Source records START
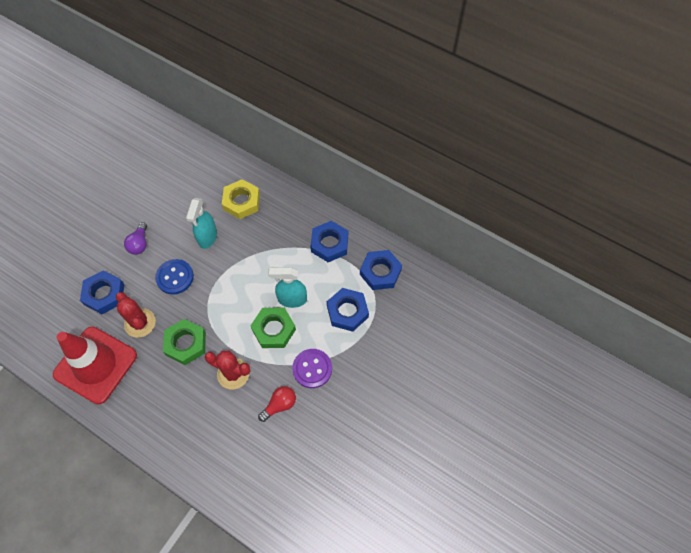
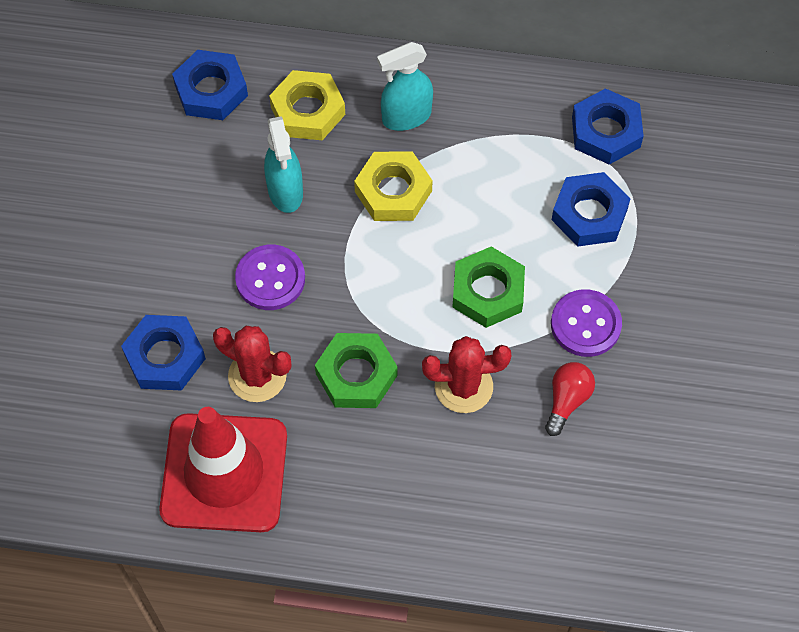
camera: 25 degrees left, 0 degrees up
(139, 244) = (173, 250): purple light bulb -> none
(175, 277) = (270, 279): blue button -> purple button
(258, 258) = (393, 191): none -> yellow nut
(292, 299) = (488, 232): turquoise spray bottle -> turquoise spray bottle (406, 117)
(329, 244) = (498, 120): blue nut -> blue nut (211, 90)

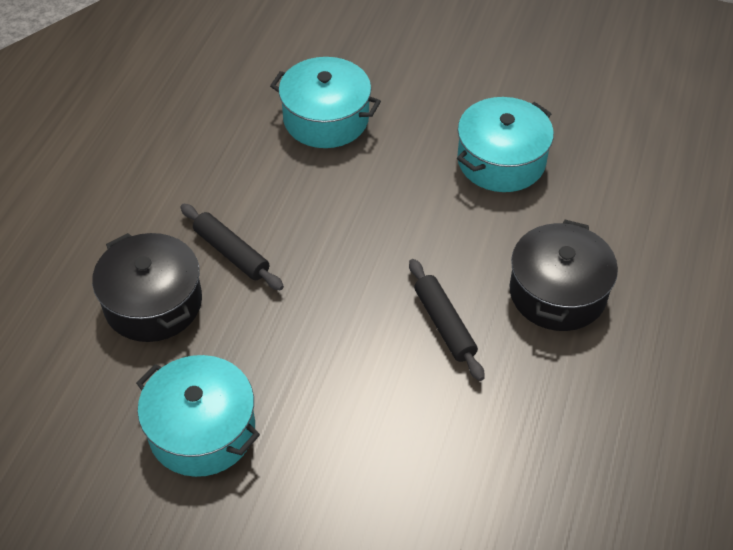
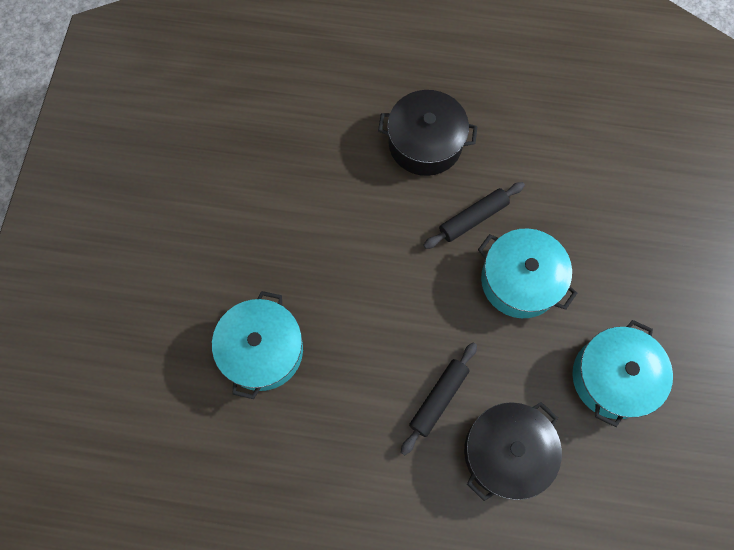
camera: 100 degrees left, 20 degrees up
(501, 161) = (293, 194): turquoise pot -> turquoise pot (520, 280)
Source records END
Your goal >>
Go through the entries and copy every line that has "camera".

Answer space >>
camera: 25 degrees left, 0 degrees up
camera: 100 degrees left, 20 degrees up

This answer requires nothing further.